- What needs to be done -
Each entry is to be given again exactly; drop the images.

Dataset items
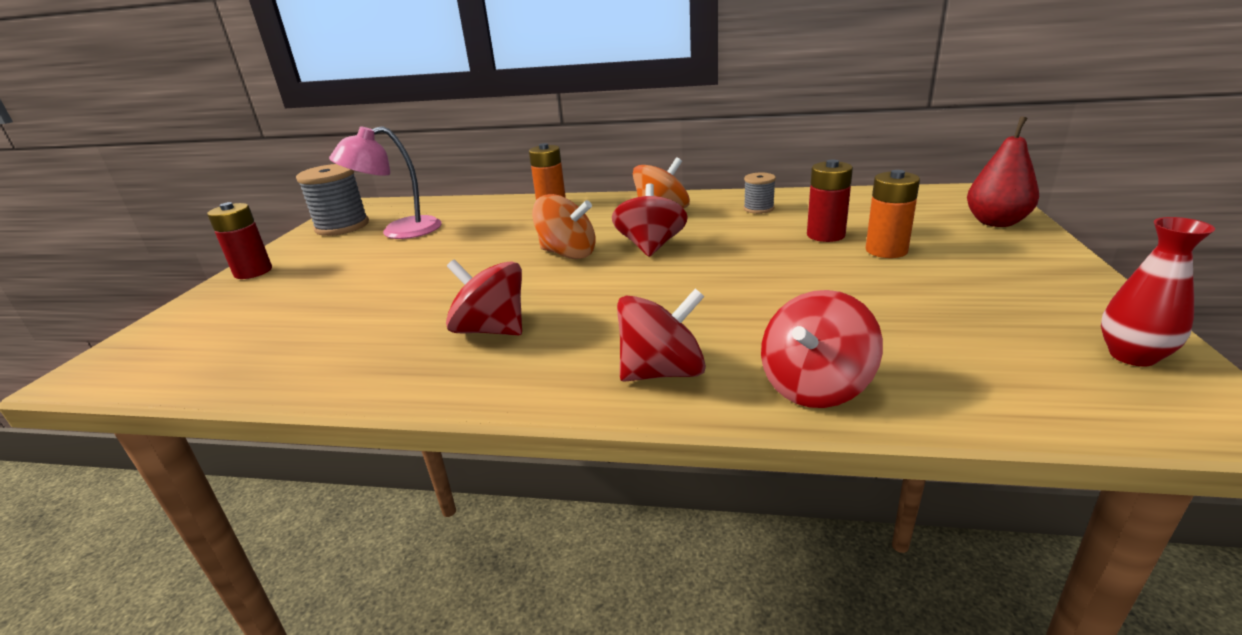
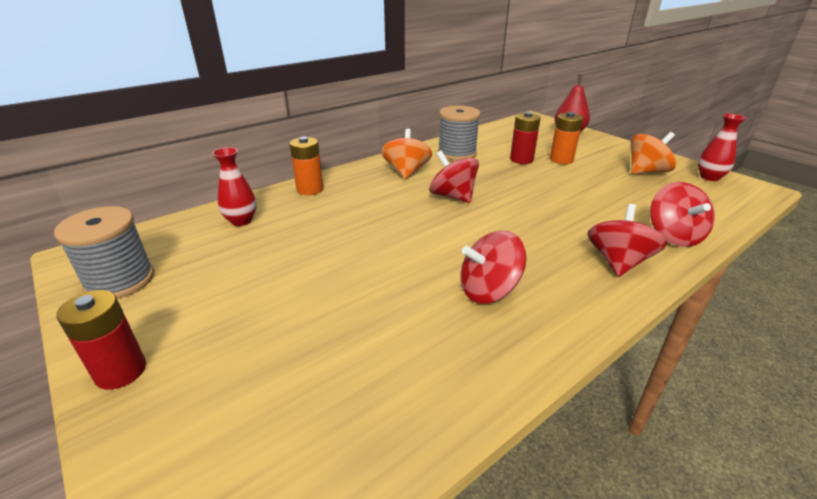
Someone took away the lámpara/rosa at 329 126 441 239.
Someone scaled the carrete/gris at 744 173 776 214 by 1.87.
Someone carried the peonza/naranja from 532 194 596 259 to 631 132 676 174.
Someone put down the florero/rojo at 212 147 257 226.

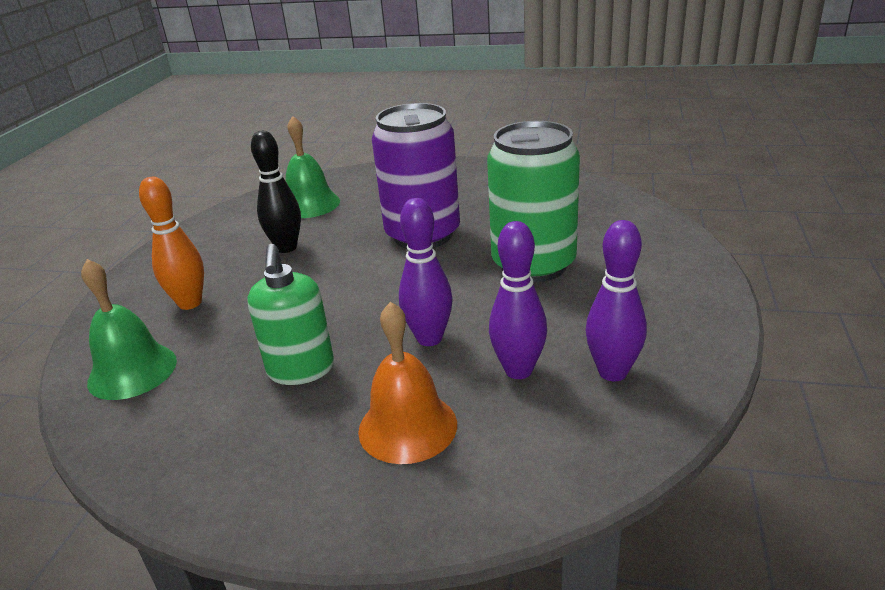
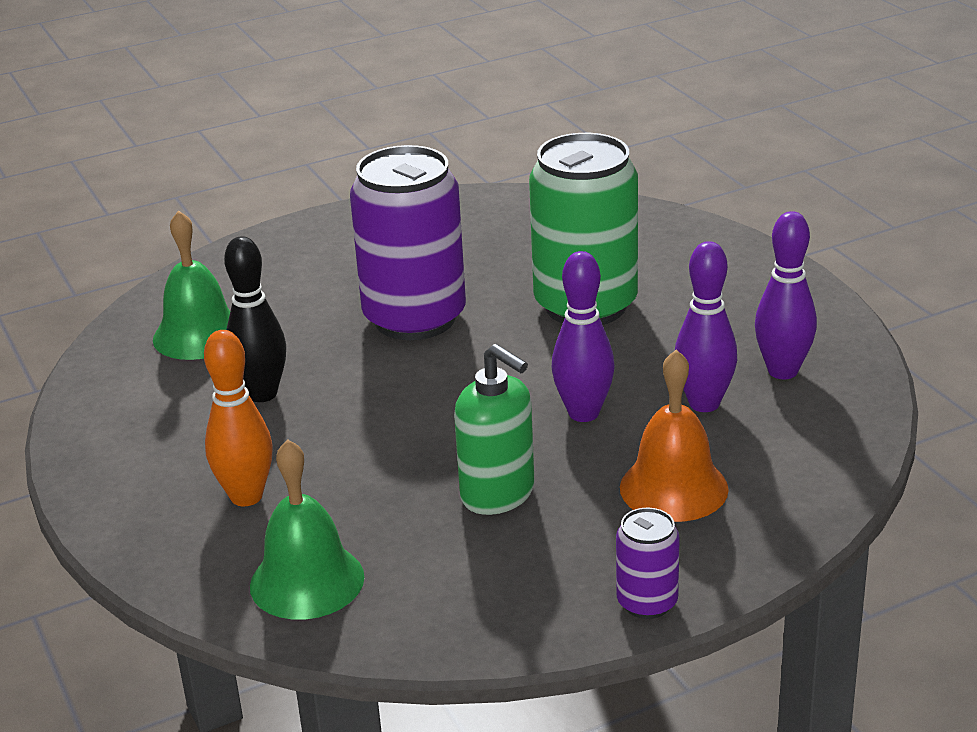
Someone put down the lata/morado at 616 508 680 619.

- Task response -
Someone took away the lámpara/rosa at 329 126 441 239.
Someone scaled the carrete/gris at 744 173 776 214 by 1.87.
Someone carried the peonza/naranja from 532 194 596 259 to 631 132 676 174.
Someone put down the florero/rojo at 212 147 257 226.

Someone put down the lata/morado at 616 508 680 619.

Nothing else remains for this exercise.